[Records from a dataset]

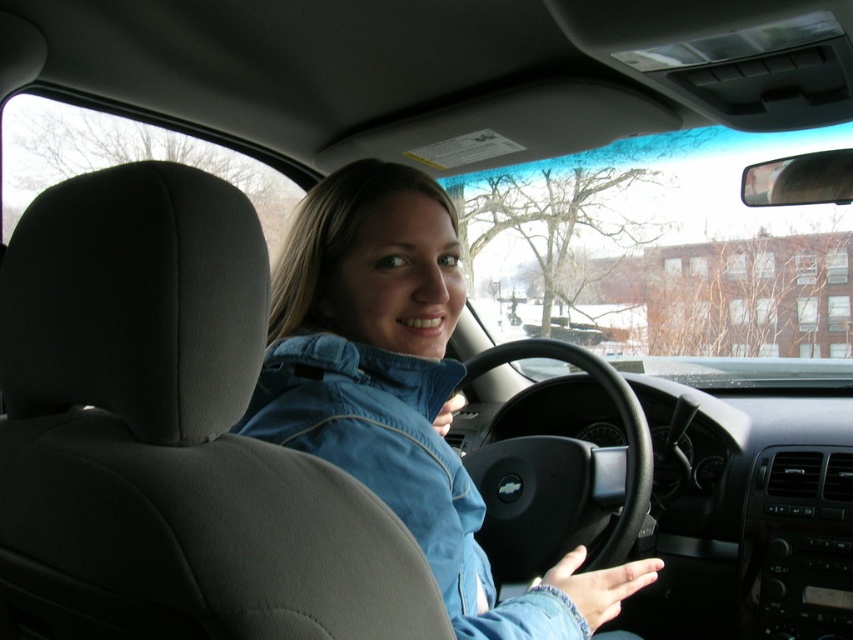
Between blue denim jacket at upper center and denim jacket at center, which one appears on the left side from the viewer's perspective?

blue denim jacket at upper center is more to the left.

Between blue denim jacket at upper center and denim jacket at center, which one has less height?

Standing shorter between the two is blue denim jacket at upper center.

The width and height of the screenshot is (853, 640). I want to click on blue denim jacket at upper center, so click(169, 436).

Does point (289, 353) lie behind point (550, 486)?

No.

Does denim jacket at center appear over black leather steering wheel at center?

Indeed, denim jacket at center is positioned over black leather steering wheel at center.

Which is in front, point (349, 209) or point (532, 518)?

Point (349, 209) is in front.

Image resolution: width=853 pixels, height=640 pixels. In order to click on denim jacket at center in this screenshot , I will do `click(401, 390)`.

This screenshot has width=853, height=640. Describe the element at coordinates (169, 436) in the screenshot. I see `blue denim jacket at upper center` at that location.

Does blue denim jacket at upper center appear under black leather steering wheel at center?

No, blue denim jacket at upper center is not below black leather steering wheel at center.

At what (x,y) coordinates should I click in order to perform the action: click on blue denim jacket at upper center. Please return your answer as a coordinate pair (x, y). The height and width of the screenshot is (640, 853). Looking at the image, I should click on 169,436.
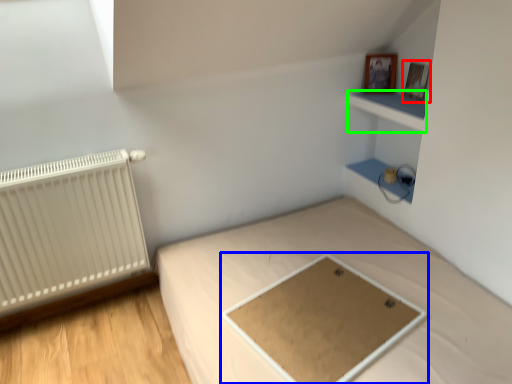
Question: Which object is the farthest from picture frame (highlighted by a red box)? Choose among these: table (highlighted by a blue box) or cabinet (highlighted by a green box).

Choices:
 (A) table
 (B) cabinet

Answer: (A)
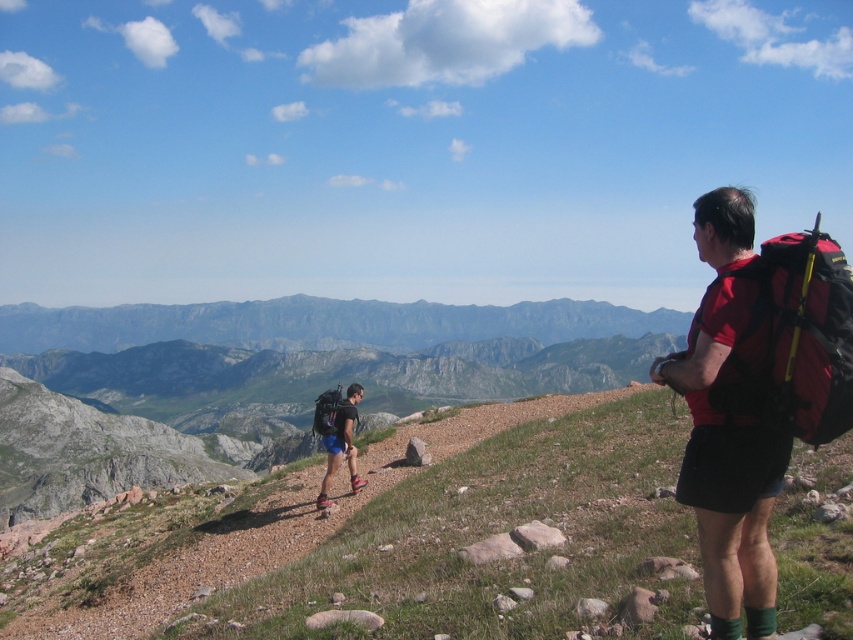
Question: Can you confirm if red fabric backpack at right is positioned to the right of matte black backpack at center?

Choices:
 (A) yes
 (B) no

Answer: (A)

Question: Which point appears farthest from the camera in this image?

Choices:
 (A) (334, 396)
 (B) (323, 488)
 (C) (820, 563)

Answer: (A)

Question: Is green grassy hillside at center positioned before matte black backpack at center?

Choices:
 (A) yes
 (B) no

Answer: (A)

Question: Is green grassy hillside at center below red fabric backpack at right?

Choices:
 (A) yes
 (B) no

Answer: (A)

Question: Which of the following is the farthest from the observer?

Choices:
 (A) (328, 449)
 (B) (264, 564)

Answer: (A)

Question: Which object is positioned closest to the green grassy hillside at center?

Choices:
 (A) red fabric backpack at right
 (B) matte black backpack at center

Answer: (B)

### Your goal
Rewrite the listing above with every "denim jacket" changed to "jean jacket" and nothing else altered. Leave out the pictures.

### Answer for this exercise
Between blue jean jacket at upper center and jean jacket at center, which one appears on the left side from the viewer's perspective?

blue jean jacket at upper center is more to the left.

Between blue jean jacket at upper center and jean jacket at center, which one has less height?

Standing shorter between the two is blue jean jacket at upper center.

The width and height of the screenshot is (853, 640). I want to click on blue jean jacket at upper center, so click(169, 436).

Does point (289, 353) lie behind point (550, 486)?

No.

Does jean jacket at center appear over black leather steering wheel at center?

Indeed, jean jacket at center is positioned over black leather steering wheel at center.

Which is in front, point (349, 209) or point (532, 518)?

Point (349, 209) is in front.

Image resolution: width=853 pixels, height=640 pixels. In order to click on jean jacket at center in this screenshot , I will do `click(401, 390)`.

This screenshot has width=853, height=640. Describe the element at coordinates (169, 436) in the screenshot. I see `blue jean jacket at upper center` at that location.

Does blue jean jacket at upper center appear under black leather steering wheel at center?

No, blue jean jacket at upper center is not below black leather steering wheel at center.

At what (x,y) coordinates should I click in order to perform the action: click on blue jean jacket at upper center. Please return your answer as a coordinate pair (x, y). The height and width of the screenshot is (640, 853). Looking at the image, I should click on 169,436.
Question: Which object is the farthest from picture frame (highlighted by a red box)? Choose among these: table (highlighted by a blue box) or cabinet (highlighted by a green box).

Choices:
 (A) table
 (B) cabinet

Answer: (A)
Question: Can you confirm if red fabric backpack at right is positioned to the right of matte black backpack at center?

Choices:
 (A) yes
 (B) no

Answer: (A)

Question: Which point appears farthest from the camera in this image?

Choices:
 (A) (334, 396)
 (B) (323, 488)
 (C) (820, 563)

Answer: (A)

Question: Is green grassy hillside at center positioned before matte black backpack at center?

Choices:
 (A) yes
 (B) no

Answer: (A)

Question: Is green grassy hillside at center below red fabric backpack at right?

Choices:
 (A) yes
 (B) no

Answer: (A)

Question: Which of the following is the farthest from the observer?

Choices:
 (A) (328, 449)
 (B) (264, 564)

Answer: (A)

Question: Which object is positioned closest to the green grassy hillside at center?

Choices:
 (A) red fabric backpack at right
 (B) matte black backpack at center

Answer: (B)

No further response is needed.